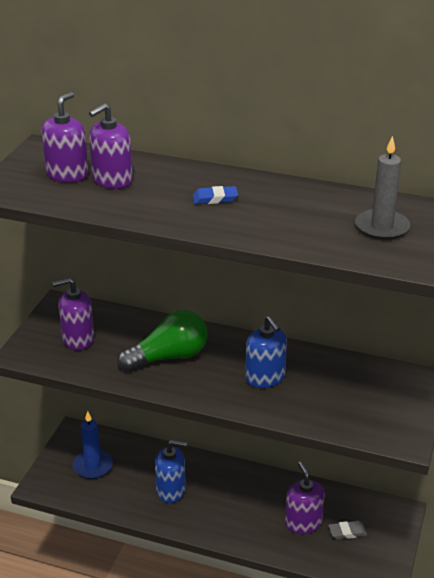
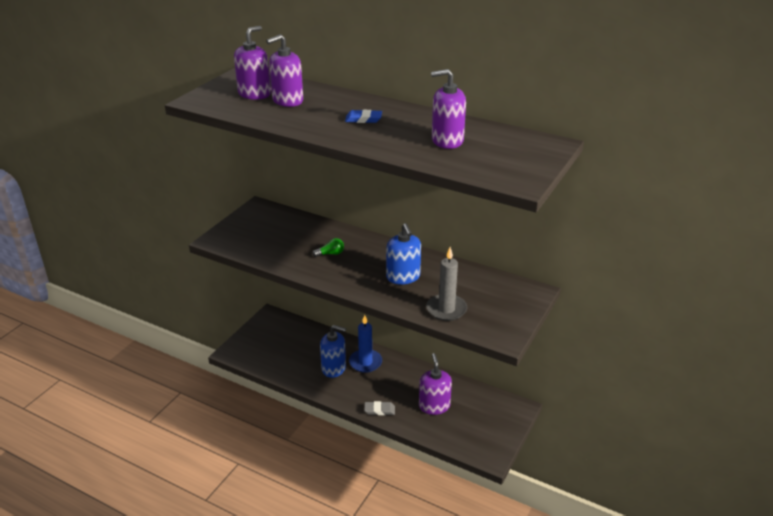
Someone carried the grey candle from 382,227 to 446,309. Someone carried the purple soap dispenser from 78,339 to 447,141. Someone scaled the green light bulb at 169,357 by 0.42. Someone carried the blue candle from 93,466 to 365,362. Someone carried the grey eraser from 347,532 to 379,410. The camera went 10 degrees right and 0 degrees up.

* * * * * * * * *

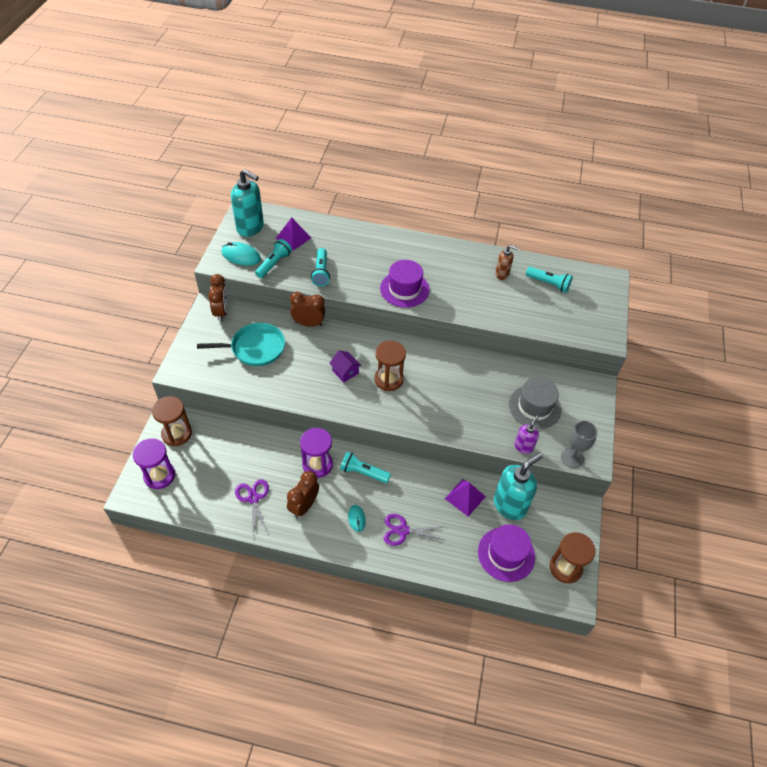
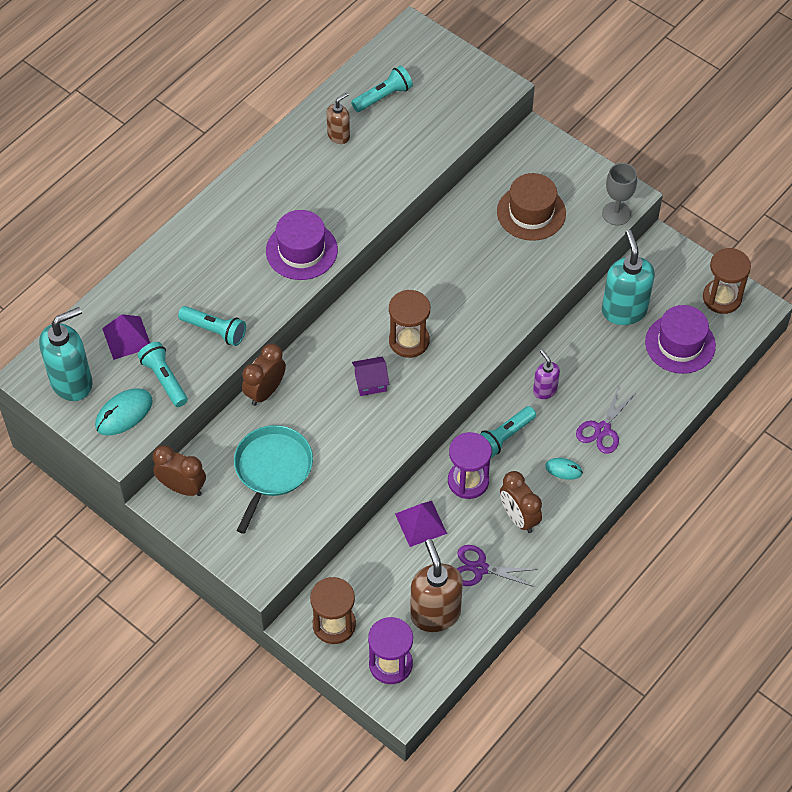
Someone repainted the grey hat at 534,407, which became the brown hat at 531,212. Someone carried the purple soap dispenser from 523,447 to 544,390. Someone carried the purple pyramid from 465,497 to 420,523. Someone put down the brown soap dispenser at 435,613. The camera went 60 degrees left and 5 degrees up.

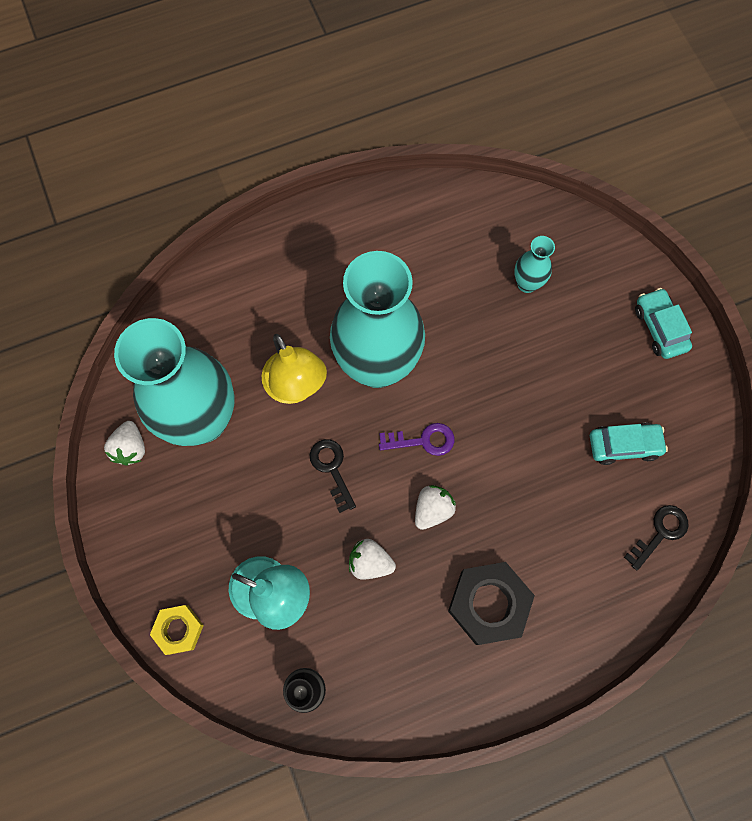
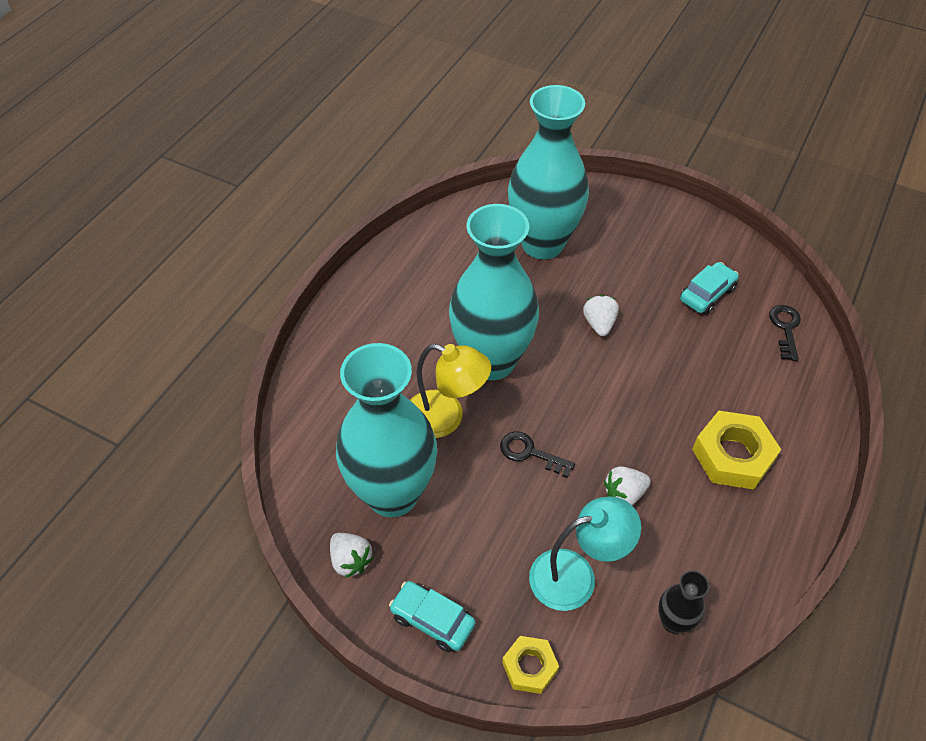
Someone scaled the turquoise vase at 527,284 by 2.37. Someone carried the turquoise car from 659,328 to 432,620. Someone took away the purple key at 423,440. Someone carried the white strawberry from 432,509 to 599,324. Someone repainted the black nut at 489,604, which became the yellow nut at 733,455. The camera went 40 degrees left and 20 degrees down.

* * * * * * * * *

Please transcribe exactly the part of the records that opens with the line containing "Someone repainted the grey" and closes with the line containing "Someone scaled the turquoise", both ends included, and leave out the pictures.

SOLUTION TO THE PROBLEM —
Someone repainted the grey hat at 534,407, which became the brown hat at 531,212. Someone carried the purple soap dispenser from 523,447 to 544,390. Someone carried the purple pyramid from 465,497 to 420,523. Someone put down the brown soap dispenser at 435,613. The camera went 60 degrees left and 5 degrees up.

Someone scaled the turquoise vase at 527,284 by 2.37. Someone carried the turquoise car from 659,328 to 432,620. Someone took away the purple key at 423,440. Someone carried the white strawberry from 432,509 to 599,324. Someone repainted the black nut at 489,604, which became the yellow nut at 733,455. The camera went 40 degrees left and 20 degrees down.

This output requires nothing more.